Work instructions: Everything in the data below is left aside except the lines from the one containing "purple brick A10:D10" through the one containing "red brick F9:F10"; repeat those exactly.

Records provided:
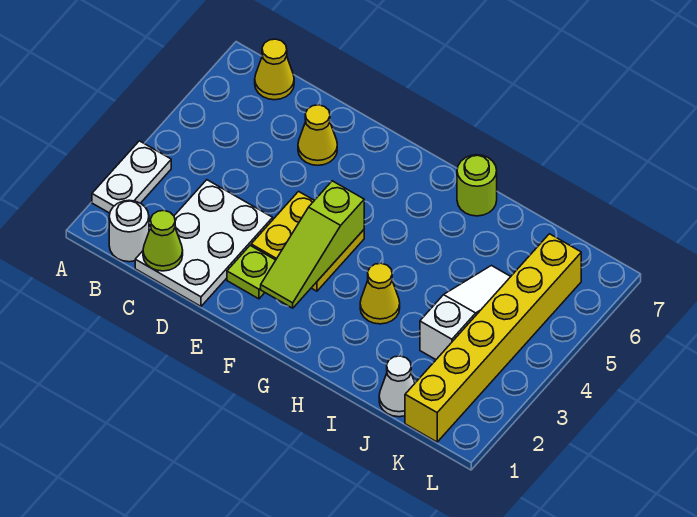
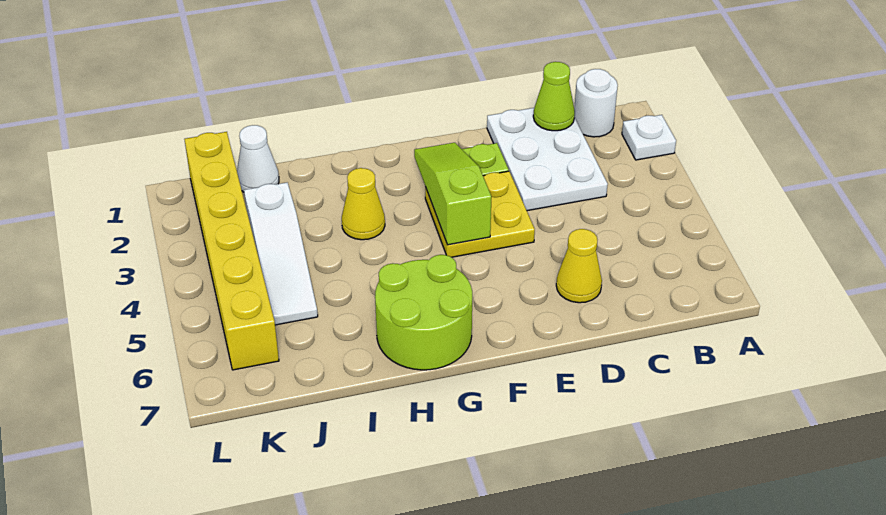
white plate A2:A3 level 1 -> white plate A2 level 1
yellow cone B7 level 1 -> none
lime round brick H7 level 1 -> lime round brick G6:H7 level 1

...

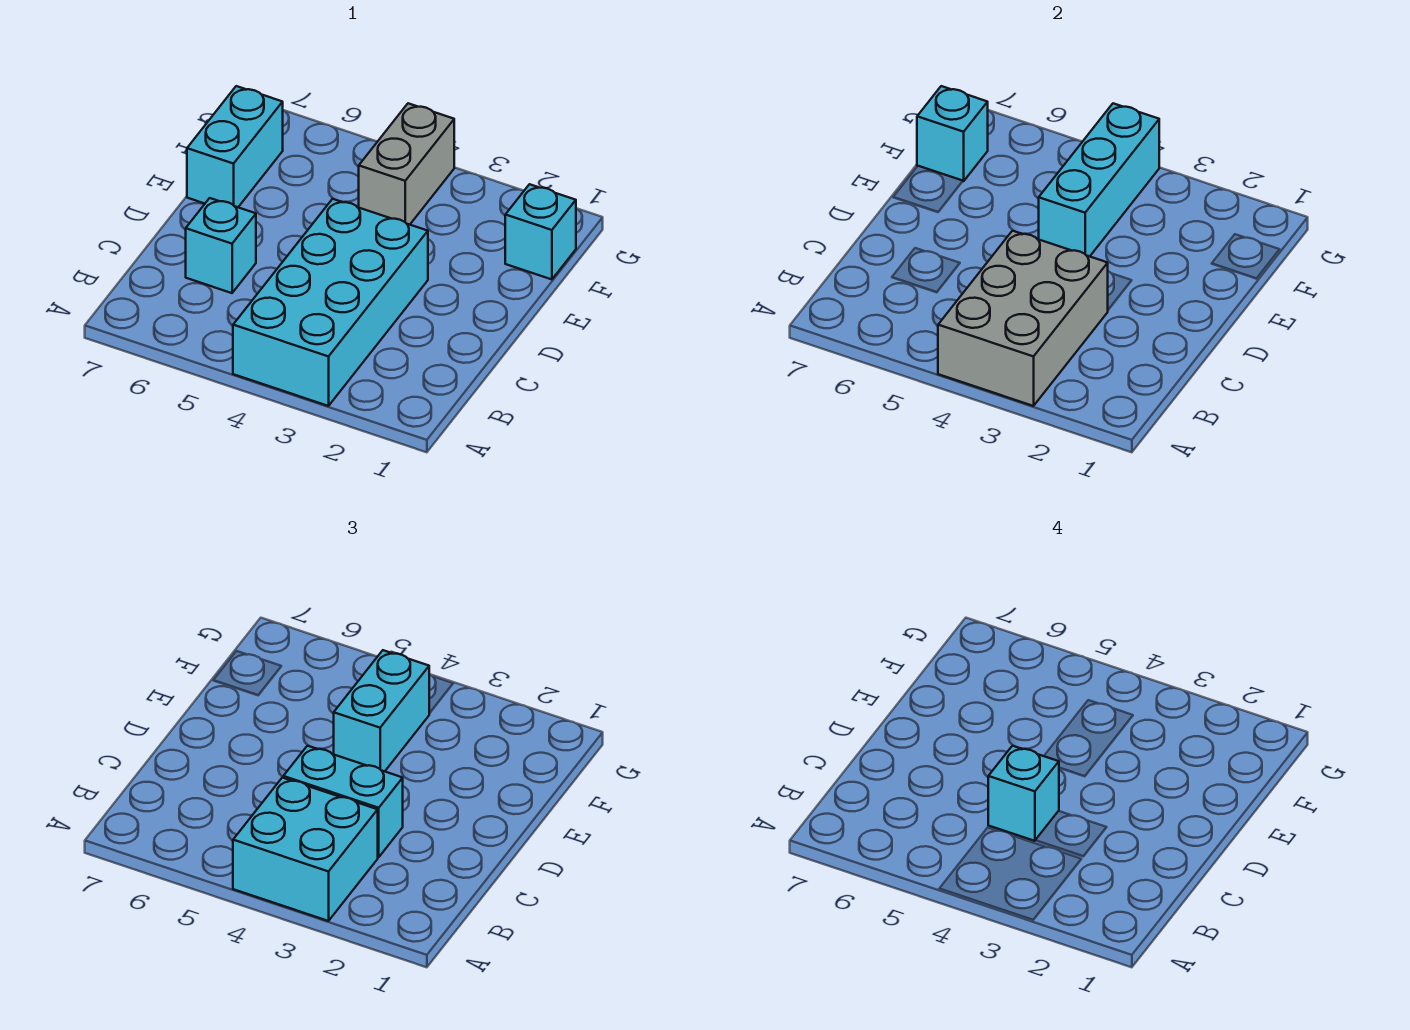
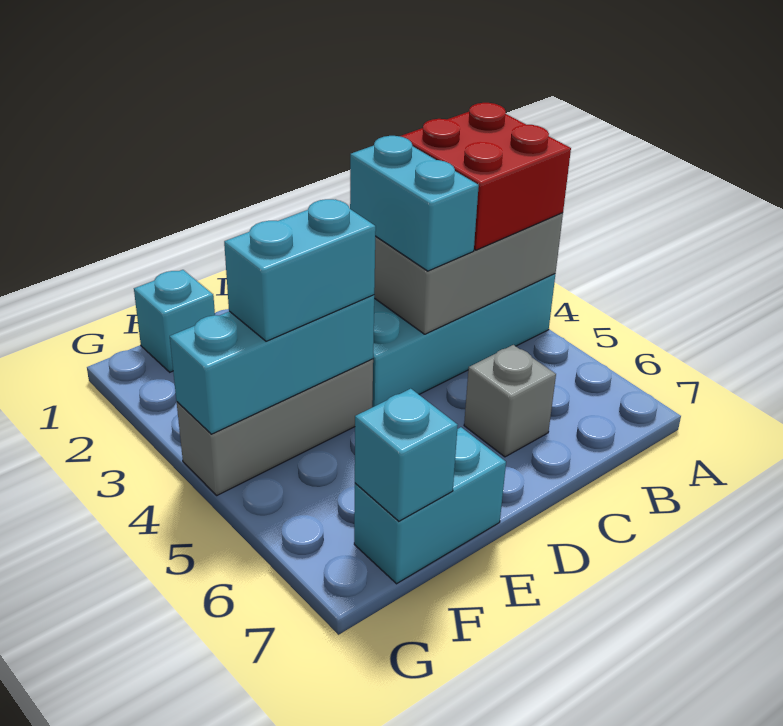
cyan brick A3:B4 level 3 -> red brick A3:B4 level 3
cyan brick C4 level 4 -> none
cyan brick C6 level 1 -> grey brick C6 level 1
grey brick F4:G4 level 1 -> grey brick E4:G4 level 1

---

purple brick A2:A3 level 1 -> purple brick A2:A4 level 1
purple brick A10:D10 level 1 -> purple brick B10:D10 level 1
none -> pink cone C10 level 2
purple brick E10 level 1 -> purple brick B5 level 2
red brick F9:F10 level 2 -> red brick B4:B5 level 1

Exercise response:
purple brick A10:D10 level 1 -> purple brick B10:D10 level 1
none -> pink cone C10 level 2
purple brick E10 level 1 -> purple brick B5 level 2
red brick F9:F10 level 2 -> red brick B4:B5 level 1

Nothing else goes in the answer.